• _Data records_
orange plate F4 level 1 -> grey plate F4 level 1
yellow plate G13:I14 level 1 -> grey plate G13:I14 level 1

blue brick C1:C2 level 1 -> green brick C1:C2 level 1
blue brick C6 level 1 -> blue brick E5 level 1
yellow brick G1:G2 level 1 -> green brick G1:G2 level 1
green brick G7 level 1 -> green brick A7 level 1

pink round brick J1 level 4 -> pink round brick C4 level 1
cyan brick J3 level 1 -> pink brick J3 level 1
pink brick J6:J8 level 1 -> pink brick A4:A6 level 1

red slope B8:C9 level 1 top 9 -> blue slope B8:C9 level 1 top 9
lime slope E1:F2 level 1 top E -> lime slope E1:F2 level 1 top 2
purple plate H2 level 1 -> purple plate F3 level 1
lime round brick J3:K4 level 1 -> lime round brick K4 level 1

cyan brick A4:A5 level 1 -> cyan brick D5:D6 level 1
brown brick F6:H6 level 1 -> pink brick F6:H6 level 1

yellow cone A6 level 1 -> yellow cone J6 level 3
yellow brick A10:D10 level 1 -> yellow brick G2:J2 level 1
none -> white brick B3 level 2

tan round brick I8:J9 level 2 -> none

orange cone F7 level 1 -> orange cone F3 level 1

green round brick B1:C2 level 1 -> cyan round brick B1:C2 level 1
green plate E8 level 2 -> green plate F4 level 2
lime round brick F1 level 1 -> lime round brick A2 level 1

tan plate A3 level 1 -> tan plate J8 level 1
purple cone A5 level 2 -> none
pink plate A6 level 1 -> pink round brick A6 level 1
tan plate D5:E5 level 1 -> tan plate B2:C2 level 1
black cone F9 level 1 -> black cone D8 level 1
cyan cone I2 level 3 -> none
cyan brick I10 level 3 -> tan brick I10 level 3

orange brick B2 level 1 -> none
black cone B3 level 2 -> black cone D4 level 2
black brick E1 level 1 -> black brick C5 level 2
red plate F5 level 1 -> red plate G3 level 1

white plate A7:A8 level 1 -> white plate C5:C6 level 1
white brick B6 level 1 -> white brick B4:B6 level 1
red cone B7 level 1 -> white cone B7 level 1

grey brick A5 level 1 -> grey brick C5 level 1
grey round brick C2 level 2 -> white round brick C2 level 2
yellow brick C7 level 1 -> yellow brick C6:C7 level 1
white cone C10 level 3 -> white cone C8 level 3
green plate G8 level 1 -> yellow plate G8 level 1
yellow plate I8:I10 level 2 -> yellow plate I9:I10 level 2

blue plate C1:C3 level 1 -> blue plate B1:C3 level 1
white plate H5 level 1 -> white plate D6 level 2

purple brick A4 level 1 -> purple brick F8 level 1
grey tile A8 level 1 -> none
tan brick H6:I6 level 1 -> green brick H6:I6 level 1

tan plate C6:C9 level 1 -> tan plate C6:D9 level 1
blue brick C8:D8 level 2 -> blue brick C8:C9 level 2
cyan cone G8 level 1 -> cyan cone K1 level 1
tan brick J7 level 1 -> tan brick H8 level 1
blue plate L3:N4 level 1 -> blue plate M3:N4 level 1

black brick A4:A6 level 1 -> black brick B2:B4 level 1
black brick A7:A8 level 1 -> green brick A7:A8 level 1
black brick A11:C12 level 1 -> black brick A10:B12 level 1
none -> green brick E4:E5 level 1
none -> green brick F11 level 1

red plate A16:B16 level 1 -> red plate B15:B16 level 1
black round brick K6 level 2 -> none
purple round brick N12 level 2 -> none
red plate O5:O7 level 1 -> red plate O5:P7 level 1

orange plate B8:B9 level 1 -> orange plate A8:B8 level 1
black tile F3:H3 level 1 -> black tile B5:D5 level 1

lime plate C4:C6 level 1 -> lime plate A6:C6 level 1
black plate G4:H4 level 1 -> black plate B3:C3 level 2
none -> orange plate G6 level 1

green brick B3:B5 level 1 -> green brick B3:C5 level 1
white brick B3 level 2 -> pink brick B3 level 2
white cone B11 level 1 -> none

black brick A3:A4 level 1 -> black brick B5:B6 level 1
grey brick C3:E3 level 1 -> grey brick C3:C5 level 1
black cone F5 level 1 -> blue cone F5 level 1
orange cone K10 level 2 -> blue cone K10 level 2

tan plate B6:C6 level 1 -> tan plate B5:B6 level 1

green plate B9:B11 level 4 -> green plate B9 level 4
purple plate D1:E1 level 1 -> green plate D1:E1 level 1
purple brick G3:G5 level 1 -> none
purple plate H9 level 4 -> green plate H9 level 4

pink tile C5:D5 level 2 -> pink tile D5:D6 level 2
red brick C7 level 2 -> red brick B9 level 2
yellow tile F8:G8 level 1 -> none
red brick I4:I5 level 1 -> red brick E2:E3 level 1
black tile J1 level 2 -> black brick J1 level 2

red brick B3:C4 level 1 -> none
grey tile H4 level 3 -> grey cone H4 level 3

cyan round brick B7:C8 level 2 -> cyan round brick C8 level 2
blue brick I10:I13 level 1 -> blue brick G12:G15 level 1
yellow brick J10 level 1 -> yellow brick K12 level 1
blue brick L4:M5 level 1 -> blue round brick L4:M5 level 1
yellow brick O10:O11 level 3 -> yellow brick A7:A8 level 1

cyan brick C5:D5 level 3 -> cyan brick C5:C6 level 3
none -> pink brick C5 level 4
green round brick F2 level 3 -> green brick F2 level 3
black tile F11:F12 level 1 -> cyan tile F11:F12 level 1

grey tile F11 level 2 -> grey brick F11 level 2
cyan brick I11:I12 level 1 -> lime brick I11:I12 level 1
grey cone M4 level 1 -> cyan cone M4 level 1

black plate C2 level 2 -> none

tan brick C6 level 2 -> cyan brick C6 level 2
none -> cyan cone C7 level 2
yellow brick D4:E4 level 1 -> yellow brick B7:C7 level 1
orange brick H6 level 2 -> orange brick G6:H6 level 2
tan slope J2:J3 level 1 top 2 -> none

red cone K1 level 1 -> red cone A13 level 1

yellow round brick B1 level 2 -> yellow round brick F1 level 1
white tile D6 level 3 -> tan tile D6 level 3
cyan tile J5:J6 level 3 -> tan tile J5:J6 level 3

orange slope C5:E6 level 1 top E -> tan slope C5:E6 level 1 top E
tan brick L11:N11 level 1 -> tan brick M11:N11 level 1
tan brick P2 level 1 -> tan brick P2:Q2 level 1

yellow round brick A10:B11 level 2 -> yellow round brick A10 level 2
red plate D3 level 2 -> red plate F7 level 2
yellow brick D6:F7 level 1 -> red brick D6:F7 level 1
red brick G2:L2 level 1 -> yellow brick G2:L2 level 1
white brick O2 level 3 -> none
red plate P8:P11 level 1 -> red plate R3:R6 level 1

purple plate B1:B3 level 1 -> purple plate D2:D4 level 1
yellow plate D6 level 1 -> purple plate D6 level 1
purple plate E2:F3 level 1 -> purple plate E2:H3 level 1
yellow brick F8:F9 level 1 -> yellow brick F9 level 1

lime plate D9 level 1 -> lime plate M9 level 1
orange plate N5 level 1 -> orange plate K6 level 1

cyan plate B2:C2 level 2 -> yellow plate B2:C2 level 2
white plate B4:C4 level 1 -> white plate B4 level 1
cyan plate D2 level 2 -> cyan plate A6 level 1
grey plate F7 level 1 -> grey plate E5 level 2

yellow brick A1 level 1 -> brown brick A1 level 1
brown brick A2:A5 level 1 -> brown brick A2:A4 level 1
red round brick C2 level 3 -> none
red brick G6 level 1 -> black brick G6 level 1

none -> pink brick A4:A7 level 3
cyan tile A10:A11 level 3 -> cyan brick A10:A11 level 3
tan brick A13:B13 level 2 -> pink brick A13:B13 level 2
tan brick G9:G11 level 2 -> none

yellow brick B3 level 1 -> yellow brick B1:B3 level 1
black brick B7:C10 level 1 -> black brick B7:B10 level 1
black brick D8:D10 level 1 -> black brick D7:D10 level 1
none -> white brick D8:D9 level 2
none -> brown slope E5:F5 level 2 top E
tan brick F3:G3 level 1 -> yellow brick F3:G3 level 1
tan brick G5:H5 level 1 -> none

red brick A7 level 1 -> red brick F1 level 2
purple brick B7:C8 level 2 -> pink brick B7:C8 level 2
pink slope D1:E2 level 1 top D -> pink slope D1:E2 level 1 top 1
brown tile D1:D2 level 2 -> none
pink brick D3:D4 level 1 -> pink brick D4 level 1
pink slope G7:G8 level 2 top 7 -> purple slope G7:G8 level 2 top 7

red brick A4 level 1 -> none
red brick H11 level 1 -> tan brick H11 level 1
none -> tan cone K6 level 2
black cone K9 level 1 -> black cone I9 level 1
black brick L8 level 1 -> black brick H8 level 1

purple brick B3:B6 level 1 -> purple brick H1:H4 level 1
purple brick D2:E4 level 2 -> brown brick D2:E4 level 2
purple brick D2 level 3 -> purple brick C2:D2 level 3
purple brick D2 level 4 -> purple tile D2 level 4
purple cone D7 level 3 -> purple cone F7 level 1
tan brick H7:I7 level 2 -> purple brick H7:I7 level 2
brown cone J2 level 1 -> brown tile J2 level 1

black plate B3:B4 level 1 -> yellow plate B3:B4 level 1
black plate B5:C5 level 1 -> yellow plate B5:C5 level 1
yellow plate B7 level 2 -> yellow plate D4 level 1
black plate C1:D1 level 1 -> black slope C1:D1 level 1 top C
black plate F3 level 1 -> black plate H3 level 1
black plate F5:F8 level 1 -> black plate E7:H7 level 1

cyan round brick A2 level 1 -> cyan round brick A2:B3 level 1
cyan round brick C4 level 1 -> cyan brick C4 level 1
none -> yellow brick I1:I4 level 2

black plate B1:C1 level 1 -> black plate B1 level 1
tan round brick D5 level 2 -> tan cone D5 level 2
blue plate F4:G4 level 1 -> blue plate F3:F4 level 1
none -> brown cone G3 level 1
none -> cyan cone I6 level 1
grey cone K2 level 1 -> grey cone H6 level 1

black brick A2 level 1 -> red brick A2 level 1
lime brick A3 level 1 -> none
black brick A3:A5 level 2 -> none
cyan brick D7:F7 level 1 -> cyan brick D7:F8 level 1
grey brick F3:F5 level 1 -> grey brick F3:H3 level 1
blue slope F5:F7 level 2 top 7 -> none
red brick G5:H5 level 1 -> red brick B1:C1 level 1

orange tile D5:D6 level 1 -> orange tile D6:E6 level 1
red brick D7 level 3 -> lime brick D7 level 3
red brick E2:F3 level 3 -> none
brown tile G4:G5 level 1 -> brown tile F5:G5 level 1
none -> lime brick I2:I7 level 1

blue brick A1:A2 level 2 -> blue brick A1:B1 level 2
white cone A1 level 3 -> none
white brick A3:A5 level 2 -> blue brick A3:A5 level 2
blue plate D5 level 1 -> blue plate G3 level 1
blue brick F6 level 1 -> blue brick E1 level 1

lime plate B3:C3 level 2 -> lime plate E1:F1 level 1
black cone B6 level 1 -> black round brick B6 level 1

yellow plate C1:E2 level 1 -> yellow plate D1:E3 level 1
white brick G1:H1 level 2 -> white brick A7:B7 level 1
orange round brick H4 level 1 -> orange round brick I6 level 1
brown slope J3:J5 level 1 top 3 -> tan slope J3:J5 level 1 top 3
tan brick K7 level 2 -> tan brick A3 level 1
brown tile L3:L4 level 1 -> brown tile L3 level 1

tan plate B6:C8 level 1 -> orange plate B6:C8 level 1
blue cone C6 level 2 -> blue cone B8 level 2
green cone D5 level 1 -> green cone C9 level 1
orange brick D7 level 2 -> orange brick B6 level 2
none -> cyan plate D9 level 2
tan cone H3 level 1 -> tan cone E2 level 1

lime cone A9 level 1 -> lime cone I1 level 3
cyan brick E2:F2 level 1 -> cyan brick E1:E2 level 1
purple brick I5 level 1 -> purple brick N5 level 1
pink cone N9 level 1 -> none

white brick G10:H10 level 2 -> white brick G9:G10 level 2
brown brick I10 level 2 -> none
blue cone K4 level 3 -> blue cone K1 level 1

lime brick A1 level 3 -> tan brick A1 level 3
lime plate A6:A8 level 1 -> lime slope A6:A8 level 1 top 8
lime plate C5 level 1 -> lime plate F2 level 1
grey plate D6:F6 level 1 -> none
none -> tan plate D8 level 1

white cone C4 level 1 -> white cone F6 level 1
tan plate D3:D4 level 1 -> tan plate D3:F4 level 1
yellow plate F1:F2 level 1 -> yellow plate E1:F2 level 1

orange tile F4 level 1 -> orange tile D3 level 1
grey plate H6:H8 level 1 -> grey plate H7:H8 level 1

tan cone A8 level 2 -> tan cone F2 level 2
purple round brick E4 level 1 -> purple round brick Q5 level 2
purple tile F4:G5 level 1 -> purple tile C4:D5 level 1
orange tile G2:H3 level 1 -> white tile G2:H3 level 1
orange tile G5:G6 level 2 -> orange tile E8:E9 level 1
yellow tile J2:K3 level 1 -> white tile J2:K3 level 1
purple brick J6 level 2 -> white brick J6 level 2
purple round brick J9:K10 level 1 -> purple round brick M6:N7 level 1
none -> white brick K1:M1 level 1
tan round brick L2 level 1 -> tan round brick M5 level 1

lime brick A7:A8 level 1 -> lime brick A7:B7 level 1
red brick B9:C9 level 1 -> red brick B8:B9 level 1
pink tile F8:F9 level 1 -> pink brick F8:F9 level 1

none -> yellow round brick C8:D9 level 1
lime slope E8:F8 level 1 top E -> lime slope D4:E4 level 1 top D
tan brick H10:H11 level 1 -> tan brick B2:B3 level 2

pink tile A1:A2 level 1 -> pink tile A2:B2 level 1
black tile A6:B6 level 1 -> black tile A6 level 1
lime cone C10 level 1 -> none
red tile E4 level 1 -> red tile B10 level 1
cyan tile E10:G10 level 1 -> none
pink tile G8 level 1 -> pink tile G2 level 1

• _Task details_
Copy exactly the stretch of data above from the line with "yellow brick D6:F7" through the line with "black brick L8", and omit all other lines.

• _Exercise result_
yellow brick D6:F7 level 1 -> red brick D6:F7 level 1
red brick G2:L2 level 1 -> yellow brick G2:L2 level 1
white brick O2 level 3 -> none
red plate P8:P11 level 1 -> red plate R3:R6 level 1

purple plate B1:B3 level 1 -> purple plate D2:D4 level 1
yellow plate D6 level 1 -> purple plate D6 level 1
purple plate E2:F3 level 1 -> purple plate E2:H3 level 1
yellow brick F8:F9 level 1 -> yellow brick F9 level 1

lime plate D9 level 1 -> lime plate M9 level 1
orange plate N5 level 1 -> orange plate K6 level 1

cyan plate B2:C2 level 2 -> yellow plate B2:C2 level 2
white plate B4:C4 level 1 -> white plate B4 level 1
cyan plate D2 level 2 -> cyan plate A6 level 1
grey plate F7 level 1 -> grey plate E5 level 2

yellow brick A1 level 1 -> brown brick A1 level 1
brown brick A2:A5 level 1 -> brown brick A2:A4 level 1
red round brick C2 level 3 -> none
red brick G6 level 1 -> black brick G6 level 1

none -> pink brick A4:A7 level 3
cyan tile A10:A11 level 3 -> cyan brick A10:A11 level 3
tan brick A13:B13 level 2 -> pink brick A13:B13 level 2
tan brick G9:G11 level 2 -> none

yellow brick B3 level 1 -> yellow brick B1:B3 level 1
black brick B7:C10 level 1 -> black brick B7:B10 level 1
black brick D8:D10 level 1 -> black brick D7:D10 level 1
none -> white brick D8:D9 level 2
none -> brown slope E5:F5 level 2 top E
tan brick F3:G3 level 1 -> yellow brick F3:G3 level 1
tan brick G5:H5 level 1 -> none

red brick A7 level 1 -> red brick F1 level 2
purple brick B7:C8 level 2 -> pink brick B7:C8 level 2
pink slope D1:E2 level 1 top D -> pink slope D1:E2 level 1 top 1
brown tile D1:D2 level 2 -> none
pink brick D3:D4 level 1 -> pink brick D4 level 1
pink slope G7:G8 level 2 top 7 -> purple slope G7:G8 level 2 top 7

red brick A4 level 1 -> none
red brick H11 level 1 -> tan brick H11 level 1
none -> tan cone K6 level 2
black cone K9 level 1 -> black cone I9 level 1
black brick L8 level 1 -> black brick H8 level 1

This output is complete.